→ Data for this task:
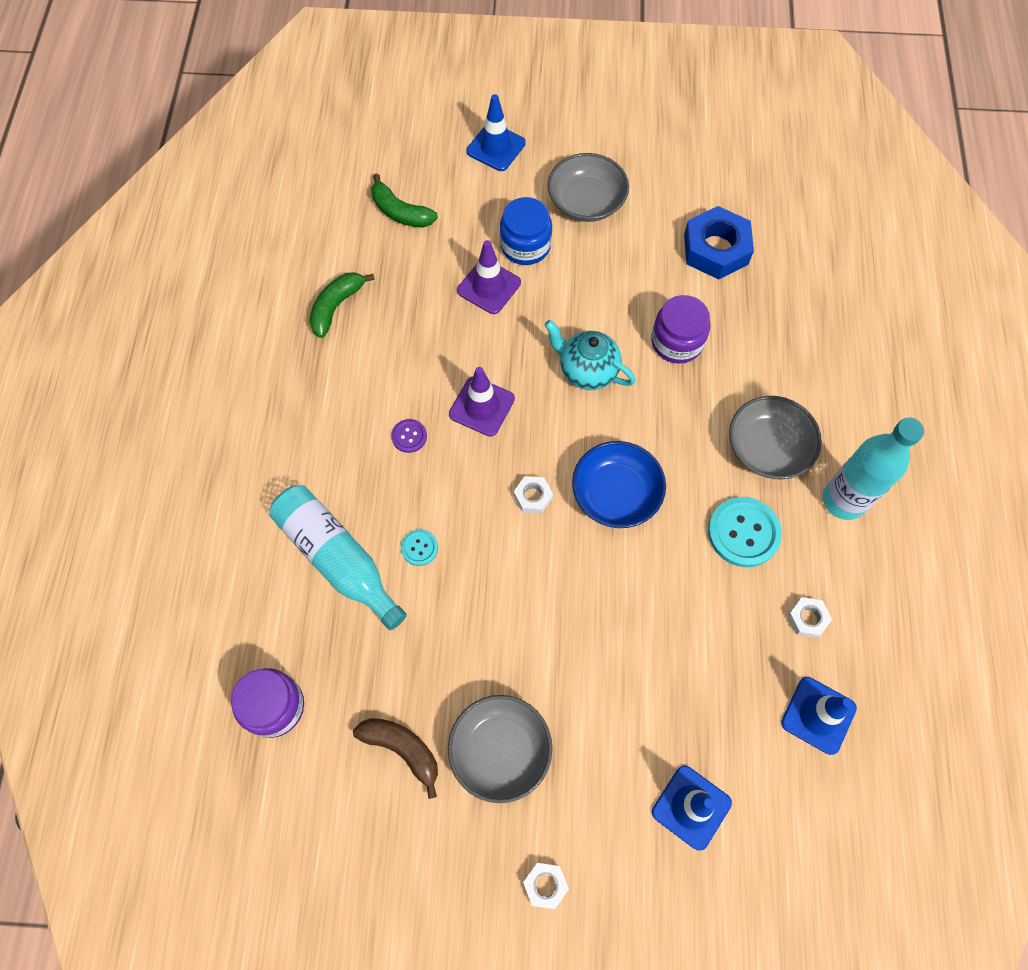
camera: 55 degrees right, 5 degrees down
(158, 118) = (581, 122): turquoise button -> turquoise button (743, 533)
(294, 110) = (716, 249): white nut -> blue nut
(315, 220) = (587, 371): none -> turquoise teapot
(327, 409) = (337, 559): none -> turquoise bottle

→ Directive:
Search the records for the word "turquoise". Copy each line where it appears.

→ Response:
(158, 118) = (581, 122): turquoise button -> turquoise button (743, 533)
(315, 220) = (587, 371): none -> turquoise teapot
(327, 409) = (337, 559): none -> turquoise bottle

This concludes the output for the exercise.